Object correspondence data:
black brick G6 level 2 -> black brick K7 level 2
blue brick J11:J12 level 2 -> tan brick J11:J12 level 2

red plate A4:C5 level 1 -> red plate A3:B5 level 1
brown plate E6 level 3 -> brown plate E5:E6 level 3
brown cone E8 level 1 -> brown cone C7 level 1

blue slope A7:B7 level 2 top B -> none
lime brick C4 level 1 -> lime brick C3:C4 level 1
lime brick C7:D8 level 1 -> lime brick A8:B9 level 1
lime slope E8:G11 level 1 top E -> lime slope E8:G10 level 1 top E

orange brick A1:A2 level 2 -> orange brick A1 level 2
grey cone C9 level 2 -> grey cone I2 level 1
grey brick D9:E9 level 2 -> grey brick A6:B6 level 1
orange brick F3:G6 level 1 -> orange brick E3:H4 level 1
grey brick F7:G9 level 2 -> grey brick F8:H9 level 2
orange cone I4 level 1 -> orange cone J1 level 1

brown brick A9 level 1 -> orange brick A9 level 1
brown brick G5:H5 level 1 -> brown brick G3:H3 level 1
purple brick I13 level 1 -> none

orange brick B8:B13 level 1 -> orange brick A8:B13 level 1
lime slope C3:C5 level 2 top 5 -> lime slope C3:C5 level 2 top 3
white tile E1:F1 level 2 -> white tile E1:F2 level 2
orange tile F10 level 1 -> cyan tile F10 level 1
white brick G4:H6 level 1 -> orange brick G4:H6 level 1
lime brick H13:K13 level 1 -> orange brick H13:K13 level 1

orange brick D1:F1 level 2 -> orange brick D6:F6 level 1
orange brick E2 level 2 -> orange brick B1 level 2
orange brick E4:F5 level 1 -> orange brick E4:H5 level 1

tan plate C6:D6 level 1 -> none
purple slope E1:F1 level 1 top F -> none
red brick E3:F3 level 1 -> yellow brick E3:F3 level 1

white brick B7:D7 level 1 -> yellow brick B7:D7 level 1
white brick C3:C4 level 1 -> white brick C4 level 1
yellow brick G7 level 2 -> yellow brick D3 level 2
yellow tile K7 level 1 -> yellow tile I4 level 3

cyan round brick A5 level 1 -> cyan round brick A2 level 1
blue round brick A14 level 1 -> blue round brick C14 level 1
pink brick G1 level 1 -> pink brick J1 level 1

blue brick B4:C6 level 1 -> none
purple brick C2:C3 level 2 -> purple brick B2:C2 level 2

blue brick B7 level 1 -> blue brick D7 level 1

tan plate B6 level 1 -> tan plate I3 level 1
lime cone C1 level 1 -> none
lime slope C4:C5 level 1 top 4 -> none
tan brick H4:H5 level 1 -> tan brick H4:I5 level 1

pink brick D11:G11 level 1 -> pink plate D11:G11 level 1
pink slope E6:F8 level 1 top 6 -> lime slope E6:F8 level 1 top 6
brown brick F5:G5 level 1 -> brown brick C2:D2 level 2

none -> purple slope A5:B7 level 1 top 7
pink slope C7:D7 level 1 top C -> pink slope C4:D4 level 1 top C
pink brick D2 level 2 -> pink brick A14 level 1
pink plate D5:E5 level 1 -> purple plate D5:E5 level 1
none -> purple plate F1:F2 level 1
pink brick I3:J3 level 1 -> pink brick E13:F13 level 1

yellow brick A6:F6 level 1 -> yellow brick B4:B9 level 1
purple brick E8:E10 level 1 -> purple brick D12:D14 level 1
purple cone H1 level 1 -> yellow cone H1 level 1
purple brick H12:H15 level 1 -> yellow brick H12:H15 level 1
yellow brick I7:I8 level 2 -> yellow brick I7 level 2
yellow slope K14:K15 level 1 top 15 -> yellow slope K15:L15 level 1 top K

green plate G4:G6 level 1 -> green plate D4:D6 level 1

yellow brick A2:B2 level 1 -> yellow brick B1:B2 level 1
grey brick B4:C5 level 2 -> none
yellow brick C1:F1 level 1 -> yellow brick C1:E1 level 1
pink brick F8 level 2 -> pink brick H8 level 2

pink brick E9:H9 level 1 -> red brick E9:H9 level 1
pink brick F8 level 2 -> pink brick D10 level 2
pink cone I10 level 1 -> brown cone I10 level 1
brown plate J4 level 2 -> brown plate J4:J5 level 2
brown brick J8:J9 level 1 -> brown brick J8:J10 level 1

◆ TASK ITEM ◆
From top to bottom, repeat the data above without alteration.

◆ EXPECTED OUTPUT ◆
black brick G6 level 2 -> black brick K7 level 2
blue brick J11:J12 level 2 -> tan brick J11:J12 level 2

red plate A4:C5 level 1 -> red plate A3:B5 level 1
brown plate E6 level 3 -> brown plate E5:E6 level 3
brown cone E8 level 1 -> brown cone C7 level 1

blue slope A7:B7 level 2 top B -> none
lime brick C4 level 1 -> lime brick C3:C4 level 1
lime brick C7:D8 level 1 -> lime brick A8:B9 level 1
lime slope E8:G11 level 1 top E -> lime slope E8:G10 level 1 top E

orange brick A1:A2 level 2 -> orange brick A1 level 2
grey cone C9 level 2 -> grey cone I2 level 1
grey brick D9:E9 level 2 -> grey brick A6:B6 level 1
orange brick F3:G6 level 1 -> orange brick E3:H4 level 1
grey brick F7:G9 level 2 -> grey brick F8:H9 level 2
orange cone I4 level 1 -> orange cone J1 level 1

brown brick A9 level 1 -> orange brick A9 level 1
brown brick G5:H5 level 1 -> brown brick G3:H3 level 1
purple brick I13 level 1 -> none

orange brick B8:B13 level 1 -> orange brick A8:B13 level 1
lime slope C3:C5 level 2 top 5 -> lime slope C3:C5 level 2 top 3
white tile E1:F1 level 2 -> white tile E1:F2 level 2
orange tile F10 level 1 -> cyan tile F10 level 1
white brick G4:H6 level 1 -> orange brick G4:H6 level 1
lime brick H13:K13 level 1 -> orange brick H13:K13 level 1

orange brick D1:F1 level 2 -> orange brick D6:F6 level 1
orange brick E2 level 2 -> orange brick B1 level 2
orange brick E4:F5 level 1 -> orange brick E4:H5 level 1

tan plate C6:D6 level 1 -> none
purple slope E1:F1 level 1 top F -> none
red brick E3:F3 level 1 -> yellow brick E3:F3 level 1

white brick B7:D7 level 1 -> yellow brick B7:D7 level 1
white brick C3:C4 level 1 -> white brick C4 level 1
yellow brick G7 level 2 -> yellow brick D3 level 2
yellow tile K7 level 1 -> yellow tile I4 level 3

cyan round brick A5 level 1 -> cyan round brick A2 level 1
blue round brick A14 level 1 -> blue round brick C14 level 1
pink brick G1 level 1 -> pink brick J1 level 1

blue brick B4:C6 level 1 -> none
purple brick C2:C3 level 2 -> purple brick B2:C2 level 2

blue brick B7 level 1 -> blue brick D7 level 1

tan plate B6 level 1 -> tan plate I3 level 1
lime cone C1 level 1 -> none
lime slope C4:C5 level 1 top 4 -> none
tan brick H4:H5 level 1 -> tan brick H4:I5 level 1

pink brick D11:G11 level 1 -> pink plate D11:G11 level 1
pink slope E6:F8 level 1 top 6 -> lime slope E6:F8 level 1 top 6
brown brick F5:G5 level 1 -> brown brick C2:D2 level 2

none -> purple slope A5:B7 level 1 top 7
pink slope C7:D7 level 1 top C -> pink slope C4:D4 level 1 top C
pink brick D2 level 2 -> pink brick A14 level 1
pink plate D5:E5 level 1 -> purple plate D5:E5 level 1
none -> purple plate F1:F2 level 1
pink brick I3:J3 level 1 -> pink brick E13:F13 level 1

yellow brick A6:F6 level 1 -> yellow brick B4:B9 level 1
purple brick E8:E10 level 1 -> purple brick D12:D14 level 1
purple cone H1 level 1 -> yellow cone H1 level 1
purple brick H12:H15 level 1 -> yellow brick H12:H15 level 1
yellow brick I7:I8 level 2 -> yellow brick I7 level 2
yellow slope K14:K15 level 1 top 15 -> yellow slope K15:L15 level 1 top K

green plate G4:G6 level 1 -> green plate D4:D6 level 1

yellow brick A2:B2 level 1 -> yellow brick B1:B2 level 1
grey brick B4:C5 level 2 -> none
yellow brick C1:F1 level 1 -> yellow brick C1:E1 level 1
pink brick F8 level 2 -> pink brick H8 level 2

pink brick E9:H9 level 1 -> red brick E9:H9 level 1
pink brick F8 level 2 -> pink brick D10 level 2
pink cone I10 level 1 -> brown cone I10 level 1
brown plate J4 level 2 -> brown plate J4:J5 level 2
brown brick J8:J9 level 1 -> brown brick J8:J10 level 1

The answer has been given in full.